### Exercise details
Repeat the data in full and exactly. Leave the pictures out.

### Data excerpts
========================================

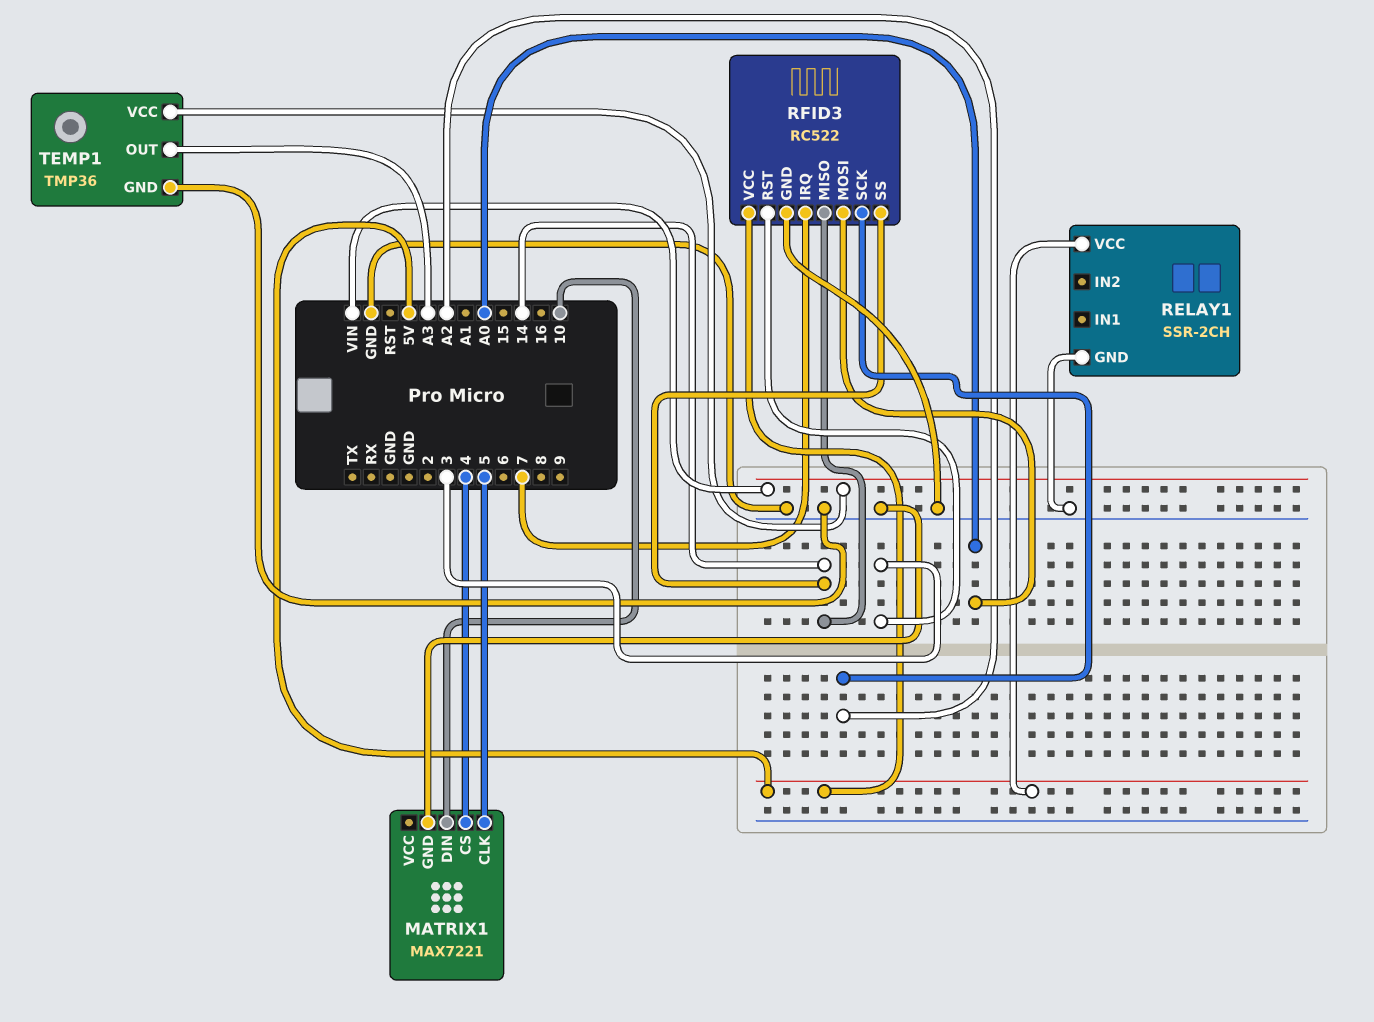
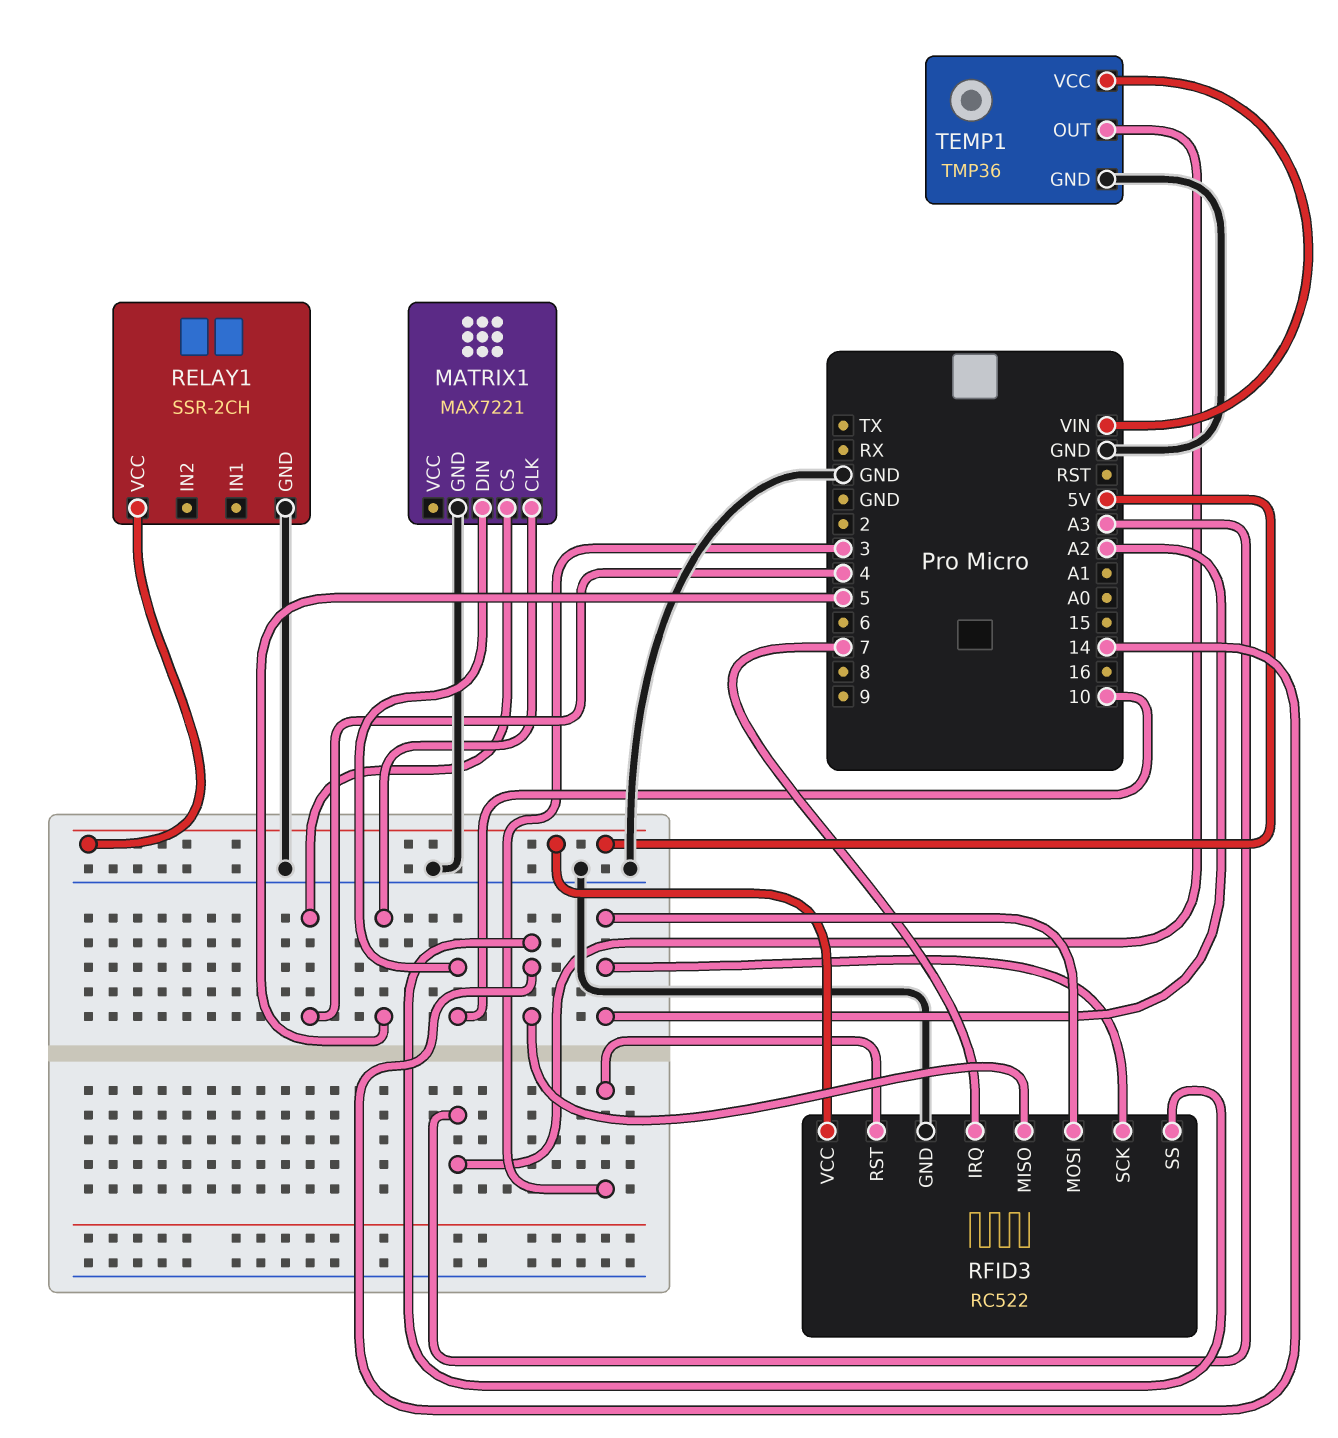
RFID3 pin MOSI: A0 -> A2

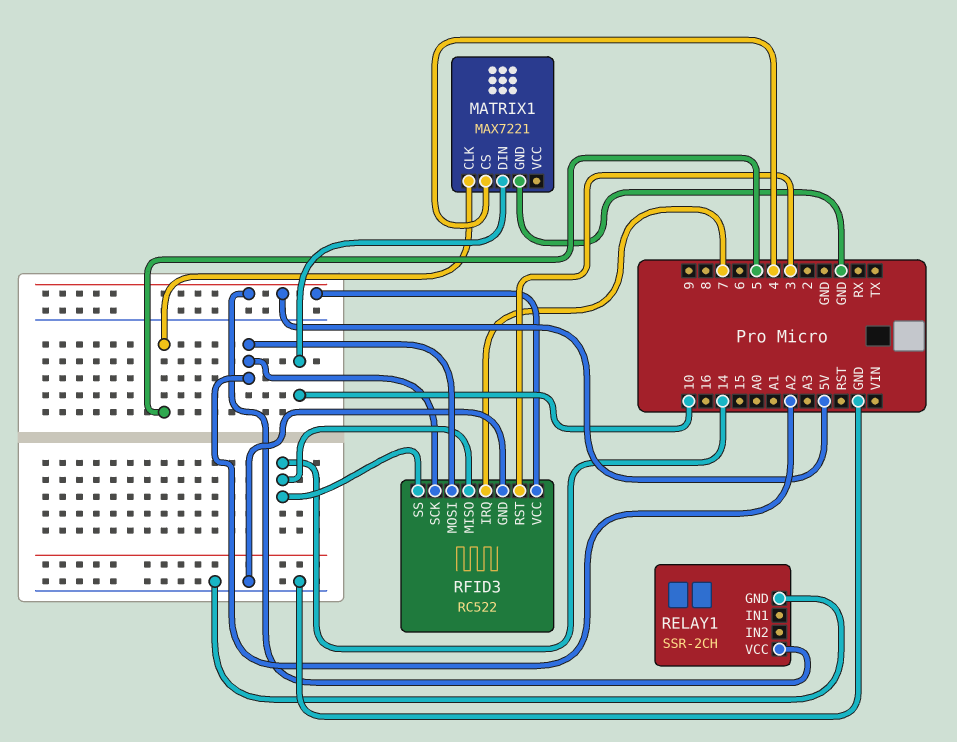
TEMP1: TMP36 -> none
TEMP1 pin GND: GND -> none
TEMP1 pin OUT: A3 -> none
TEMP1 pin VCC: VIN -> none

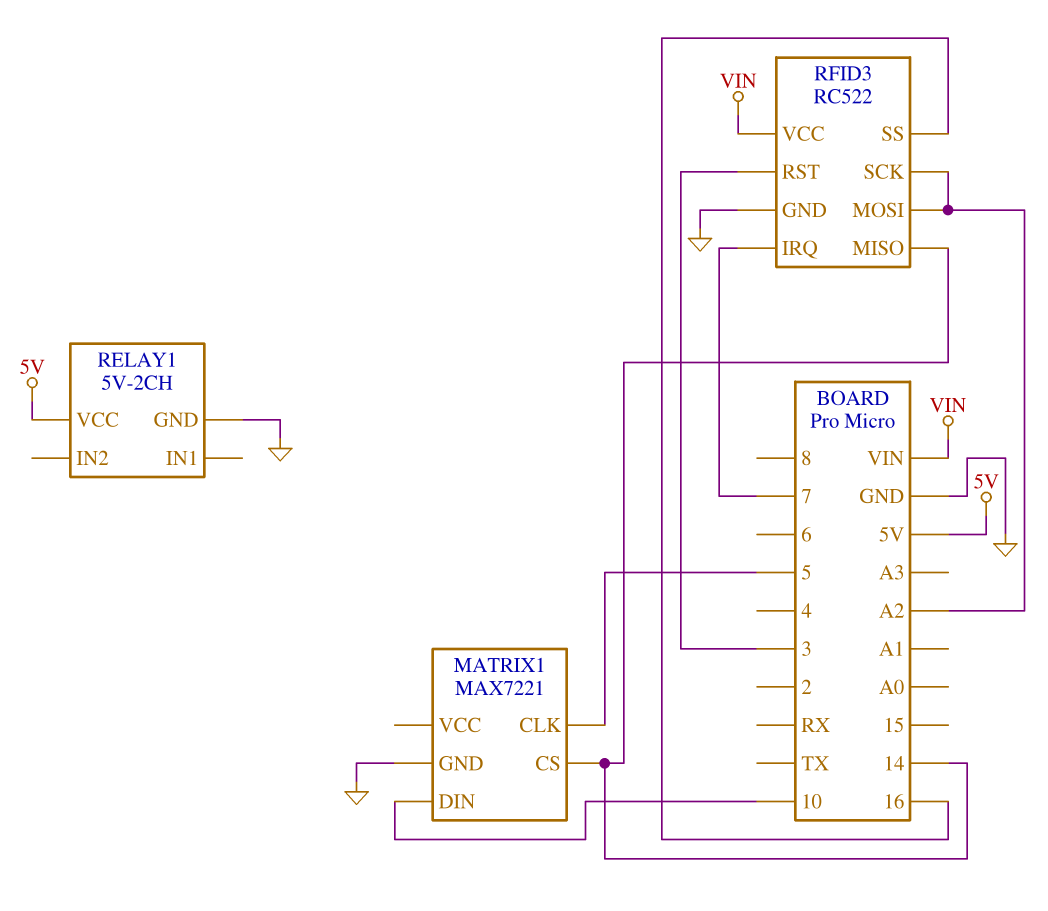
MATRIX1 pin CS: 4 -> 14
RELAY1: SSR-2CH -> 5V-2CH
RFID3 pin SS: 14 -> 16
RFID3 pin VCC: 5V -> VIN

========================================

### The answer
RFID3 pin MOSI: A0 -> A2

TEMP1: TMP36 -> none
TEMP1 pin GND: GND -> none
TEMP1 pin OUT: A3 -> none
TEMP1 pin VCC: VIN -> none

MATRIX1 pin CS: 4 -> 14
RELAY1: SSR-2CH -> 5V-2CH
RFID3 pin SS: 14 -> 16
RFID3 pin VCC: 5V -> VIN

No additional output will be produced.